• **Exercise directions**: Starting at the beginning of the material and ending with the line that contains "85th [254, 58]", copy each line without any change.

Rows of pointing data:
----------------

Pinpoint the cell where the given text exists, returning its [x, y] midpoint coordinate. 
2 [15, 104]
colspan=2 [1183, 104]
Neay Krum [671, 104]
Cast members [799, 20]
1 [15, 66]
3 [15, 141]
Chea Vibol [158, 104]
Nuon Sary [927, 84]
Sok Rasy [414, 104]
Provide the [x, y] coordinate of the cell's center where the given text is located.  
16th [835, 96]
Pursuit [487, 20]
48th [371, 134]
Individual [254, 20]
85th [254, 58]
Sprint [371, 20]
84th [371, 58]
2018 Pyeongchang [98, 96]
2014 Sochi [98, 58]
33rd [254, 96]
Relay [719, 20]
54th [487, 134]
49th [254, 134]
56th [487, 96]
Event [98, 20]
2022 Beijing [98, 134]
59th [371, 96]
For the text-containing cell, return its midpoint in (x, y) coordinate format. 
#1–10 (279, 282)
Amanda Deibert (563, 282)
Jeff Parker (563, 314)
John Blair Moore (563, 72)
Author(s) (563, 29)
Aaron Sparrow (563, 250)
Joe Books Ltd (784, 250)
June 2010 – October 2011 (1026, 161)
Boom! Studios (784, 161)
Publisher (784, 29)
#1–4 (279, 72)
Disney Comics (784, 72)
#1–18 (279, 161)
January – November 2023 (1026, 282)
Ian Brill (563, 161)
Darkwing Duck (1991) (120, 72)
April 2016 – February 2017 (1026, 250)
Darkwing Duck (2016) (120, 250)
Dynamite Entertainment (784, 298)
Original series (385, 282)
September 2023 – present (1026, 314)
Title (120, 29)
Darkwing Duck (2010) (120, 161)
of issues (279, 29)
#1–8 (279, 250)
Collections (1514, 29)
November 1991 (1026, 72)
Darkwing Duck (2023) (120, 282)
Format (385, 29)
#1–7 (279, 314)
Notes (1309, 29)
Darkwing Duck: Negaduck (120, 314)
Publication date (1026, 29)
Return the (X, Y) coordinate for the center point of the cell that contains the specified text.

----------------

• **Written solution**:
Pinpoint the cell where the given text exists, returning its [x, y] midpoint coordinate. 
2 [15, 104]
colspan=2 [1183, 104]
Neay Krum [671, 104]
Cast members [799, 20]
1 [15, 66]
3 [15, 141]
Chea Vibol [158, 104]
Nuon Sary [927, 84]
Sok Rasy [414, 104]
Provide the [x, y] coordinate of the cell's center where the given text is located.  
16th [835, 96]
Pursuit [487, 20]
48th [371, 134]
Individual [254, 20]
85th [254, 58]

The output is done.